Required work >>
Looking at the records below, state how many lines include the string "bottom" and add nothing further.

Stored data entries
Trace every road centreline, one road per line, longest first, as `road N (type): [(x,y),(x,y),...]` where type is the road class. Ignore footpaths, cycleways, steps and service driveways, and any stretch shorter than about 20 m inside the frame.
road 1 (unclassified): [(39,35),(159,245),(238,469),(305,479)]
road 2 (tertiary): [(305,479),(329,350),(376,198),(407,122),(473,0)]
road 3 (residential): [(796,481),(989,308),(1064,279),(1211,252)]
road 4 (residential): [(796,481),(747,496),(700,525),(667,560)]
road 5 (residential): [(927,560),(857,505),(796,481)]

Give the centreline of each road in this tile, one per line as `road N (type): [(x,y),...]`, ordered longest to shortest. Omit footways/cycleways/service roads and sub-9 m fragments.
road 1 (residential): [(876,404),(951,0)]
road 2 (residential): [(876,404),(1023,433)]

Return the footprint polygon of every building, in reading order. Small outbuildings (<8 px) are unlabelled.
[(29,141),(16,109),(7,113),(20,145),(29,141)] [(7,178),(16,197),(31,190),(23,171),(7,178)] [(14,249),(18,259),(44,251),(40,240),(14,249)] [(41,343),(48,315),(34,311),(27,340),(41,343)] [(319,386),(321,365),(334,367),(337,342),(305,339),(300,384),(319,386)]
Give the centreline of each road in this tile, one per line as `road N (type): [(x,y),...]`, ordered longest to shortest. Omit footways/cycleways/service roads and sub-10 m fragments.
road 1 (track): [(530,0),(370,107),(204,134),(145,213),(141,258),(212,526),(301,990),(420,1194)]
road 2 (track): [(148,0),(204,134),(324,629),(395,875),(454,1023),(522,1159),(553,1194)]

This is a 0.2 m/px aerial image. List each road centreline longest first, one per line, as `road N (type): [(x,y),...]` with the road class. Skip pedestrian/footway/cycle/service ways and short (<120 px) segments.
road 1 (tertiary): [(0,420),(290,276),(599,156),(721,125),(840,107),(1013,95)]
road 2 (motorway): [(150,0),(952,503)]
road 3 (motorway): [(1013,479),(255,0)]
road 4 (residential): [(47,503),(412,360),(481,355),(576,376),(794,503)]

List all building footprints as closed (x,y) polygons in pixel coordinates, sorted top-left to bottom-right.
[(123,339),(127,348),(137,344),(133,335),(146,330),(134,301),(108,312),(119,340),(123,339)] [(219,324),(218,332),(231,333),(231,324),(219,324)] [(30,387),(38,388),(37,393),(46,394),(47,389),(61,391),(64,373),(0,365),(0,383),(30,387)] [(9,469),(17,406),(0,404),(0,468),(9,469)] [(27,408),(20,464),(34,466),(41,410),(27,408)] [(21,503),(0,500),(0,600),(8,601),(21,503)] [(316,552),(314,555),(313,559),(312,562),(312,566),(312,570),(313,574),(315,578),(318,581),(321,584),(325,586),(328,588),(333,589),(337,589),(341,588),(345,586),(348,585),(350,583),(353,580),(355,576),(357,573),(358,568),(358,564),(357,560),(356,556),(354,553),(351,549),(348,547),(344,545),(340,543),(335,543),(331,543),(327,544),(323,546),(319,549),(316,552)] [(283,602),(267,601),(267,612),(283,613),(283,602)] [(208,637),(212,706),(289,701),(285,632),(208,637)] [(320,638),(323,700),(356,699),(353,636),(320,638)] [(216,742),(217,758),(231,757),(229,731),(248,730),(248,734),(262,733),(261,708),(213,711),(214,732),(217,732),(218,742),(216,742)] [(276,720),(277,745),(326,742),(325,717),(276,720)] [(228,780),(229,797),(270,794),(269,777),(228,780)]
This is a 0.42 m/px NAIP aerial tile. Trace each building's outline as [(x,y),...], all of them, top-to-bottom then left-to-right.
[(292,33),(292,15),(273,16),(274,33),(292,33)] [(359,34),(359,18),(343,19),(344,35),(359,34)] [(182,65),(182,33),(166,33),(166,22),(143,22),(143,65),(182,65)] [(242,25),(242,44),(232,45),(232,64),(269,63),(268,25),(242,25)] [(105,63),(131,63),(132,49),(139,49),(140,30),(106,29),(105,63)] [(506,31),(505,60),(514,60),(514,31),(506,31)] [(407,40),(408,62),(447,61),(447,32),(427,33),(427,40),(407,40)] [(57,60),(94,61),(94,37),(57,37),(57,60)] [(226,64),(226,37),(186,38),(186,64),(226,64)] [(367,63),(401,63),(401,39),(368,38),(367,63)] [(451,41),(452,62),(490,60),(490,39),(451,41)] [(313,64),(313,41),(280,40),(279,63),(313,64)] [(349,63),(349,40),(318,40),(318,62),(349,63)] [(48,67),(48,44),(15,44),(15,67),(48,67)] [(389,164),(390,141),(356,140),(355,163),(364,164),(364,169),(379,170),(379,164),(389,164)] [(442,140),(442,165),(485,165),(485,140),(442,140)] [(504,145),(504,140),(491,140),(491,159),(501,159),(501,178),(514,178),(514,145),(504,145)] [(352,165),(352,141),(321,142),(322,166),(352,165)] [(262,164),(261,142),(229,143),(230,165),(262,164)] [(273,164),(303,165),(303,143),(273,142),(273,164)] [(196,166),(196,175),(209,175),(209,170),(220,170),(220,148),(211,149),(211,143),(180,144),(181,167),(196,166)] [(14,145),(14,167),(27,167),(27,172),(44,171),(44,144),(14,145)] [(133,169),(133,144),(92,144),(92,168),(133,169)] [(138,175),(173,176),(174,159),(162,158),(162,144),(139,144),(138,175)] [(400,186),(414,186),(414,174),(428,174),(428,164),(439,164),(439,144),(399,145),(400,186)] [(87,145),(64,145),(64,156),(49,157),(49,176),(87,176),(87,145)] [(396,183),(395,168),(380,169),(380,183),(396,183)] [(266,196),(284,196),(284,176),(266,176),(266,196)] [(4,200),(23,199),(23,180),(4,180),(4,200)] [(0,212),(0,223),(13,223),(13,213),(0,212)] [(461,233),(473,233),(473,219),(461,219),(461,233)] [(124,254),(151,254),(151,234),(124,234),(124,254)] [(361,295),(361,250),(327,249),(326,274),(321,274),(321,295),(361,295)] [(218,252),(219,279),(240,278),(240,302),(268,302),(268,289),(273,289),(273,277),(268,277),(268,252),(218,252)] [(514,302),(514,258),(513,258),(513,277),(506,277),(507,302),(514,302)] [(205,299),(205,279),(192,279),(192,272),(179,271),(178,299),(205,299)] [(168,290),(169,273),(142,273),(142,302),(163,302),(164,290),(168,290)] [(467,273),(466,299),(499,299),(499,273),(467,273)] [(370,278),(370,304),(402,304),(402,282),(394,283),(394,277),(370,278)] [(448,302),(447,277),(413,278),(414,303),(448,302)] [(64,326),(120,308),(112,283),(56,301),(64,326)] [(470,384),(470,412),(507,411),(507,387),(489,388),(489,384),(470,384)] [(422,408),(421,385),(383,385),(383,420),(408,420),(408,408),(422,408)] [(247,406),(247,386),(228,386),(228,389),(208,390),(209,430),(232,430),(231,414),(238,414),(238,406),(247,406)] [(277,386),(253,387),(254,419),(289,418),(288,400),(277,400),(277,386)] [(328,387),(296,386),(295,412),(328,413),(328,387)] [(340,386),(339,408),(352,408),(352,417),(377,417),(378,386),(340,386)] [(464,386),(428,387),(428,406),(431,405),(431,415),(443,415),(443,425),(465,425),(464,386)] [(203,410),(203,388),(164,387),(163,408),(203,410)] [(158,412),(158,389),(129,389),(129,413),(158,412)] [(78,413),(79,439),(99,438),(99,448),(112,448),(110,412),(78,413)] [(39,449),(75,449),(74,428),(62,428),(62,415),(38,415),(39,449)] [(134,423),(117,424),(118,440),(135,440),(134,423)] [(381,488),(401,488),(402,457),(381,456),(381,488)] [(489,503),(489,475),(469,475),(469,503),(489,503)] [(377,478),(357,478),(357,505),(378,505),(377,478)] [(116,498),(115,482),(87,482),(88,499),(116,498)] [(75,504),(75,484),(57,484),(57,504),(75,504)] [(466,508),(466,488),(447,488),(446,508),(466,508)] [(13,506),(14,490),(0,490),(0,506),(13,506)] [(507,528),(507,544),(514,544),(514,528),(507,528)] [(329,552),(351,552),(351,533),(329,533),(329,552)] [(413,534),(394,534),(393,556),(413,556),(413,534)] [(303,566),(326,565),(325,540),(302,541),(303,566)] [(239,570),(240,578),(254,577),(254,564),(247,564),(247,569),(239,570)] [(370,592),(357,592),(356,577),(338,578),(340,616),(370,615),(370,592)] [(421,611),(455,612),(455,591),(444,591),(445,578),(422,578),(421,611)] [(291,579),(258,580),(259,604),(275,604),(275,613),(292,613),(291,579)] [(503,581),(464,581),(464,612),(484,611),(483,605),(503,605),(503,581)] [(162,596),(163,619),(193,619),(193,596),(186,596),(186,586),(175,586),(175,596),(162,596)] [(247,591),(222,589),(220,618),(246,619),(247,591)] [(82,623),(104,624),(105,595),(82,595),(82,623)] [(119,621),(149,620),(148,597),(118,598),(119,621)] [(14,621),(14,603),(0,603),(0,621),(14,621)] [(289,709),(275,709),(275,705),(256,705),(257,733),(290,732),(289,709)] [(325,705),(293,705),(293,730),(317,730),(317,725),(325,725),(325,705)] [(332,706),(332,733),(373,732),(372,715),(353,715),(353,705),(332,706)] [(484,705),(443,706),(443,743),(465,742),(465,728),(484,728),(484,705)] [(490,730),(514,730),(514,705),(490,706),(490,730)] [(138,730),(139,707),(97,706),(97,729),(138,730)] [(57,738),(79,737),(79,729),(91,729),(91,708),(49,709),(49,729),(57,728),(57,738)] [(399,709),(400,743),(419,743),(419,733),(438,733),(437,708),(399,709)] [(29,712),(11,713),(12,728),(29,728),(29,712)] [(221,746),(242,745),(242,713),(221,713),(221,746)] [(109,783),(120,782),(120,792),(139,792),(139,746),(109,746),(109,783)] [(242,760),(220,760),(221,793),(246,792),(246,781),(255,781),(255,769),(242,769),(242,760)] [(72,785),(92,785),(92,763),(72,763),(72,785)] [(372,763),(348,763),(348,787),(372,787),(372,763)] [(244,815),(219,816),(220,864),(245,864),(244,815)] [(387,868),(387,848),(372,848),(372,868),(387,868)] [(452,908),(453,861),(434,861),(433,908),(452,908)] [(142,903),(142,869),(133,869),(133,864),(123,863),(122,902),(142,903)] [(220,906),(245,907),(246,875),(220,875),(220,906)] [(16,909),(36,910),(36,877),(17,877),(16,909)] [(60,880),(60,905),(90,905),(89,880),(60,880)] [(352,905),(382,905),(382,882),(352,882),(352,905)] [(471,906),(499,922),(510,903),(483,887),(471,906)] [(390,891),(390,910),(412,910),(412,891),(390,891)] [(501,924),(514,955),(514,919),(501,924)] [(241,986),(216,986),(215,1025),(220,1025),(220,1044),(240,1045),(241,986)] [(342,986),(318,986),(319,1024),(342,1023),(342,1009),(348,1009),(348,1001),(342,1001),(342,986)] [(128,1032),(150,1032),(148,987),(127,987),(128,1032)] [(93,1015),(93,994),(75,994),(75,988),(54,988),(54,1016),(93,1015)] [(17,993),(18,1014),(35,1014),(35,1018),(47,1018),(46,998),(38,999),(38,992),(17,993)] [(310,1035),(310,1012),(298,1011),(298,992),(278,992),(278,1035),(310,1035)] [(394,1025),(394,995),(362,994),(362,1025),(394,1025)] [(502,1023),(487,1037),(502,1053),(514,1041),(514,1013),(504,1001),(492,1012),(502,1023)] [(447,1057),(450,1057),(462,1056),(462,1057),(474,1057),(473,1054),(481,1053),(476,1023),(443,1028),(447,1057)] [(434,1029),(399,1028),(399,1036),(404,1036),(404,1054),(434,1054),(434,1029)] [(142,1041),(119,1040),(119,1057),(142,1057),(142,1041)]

Response to the task >>
2